Check the records below line by line for the string "yellow". Give the number of lines that contain it and nothing else.

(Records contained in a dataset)

────────

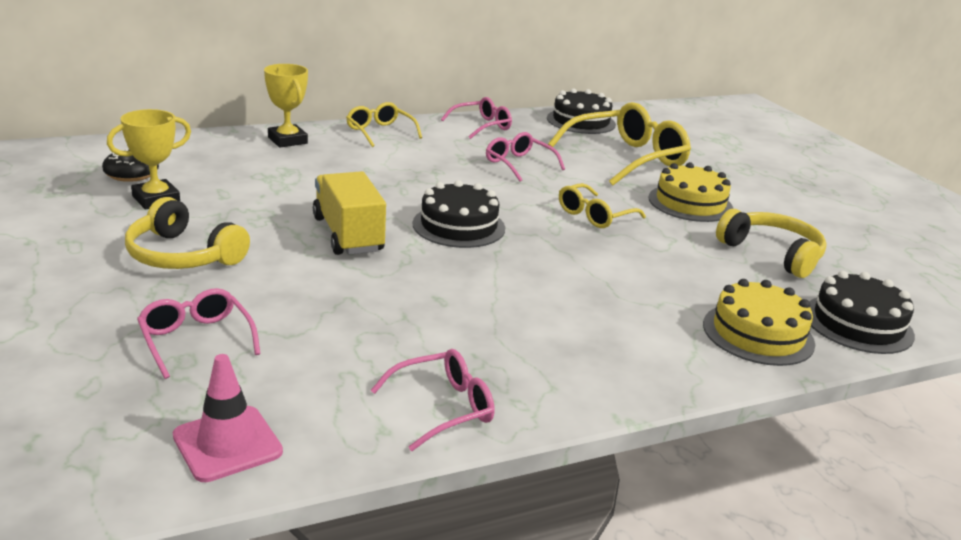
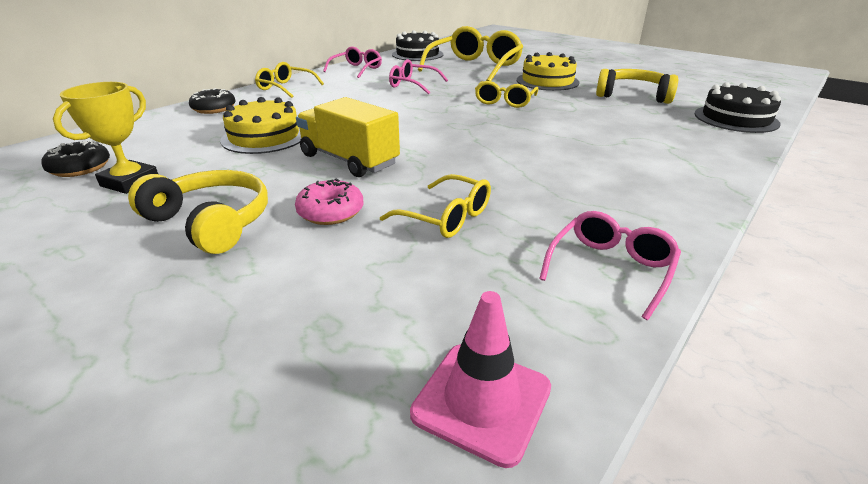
camera: 25 degrees left, 5 degrees up
(183, 255) = (211, 222): yellow headphones -> yellow headphones turned 150 degrees counterclockwise
(196, 339) = (315, 298): pink glasses -> none
(278, 278) = (331, 212): none -> pink donut
(287, 140) = (214, 109): yellow trophy -> black donut
(365, 316) = (446, 217): none -> yellow glasses
(459, 226) = (426, 131): black cake -> none
(758, 334) = (702, 140): yellow cake -> yellow cake (264, 137)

────────

#### Finished exercise
4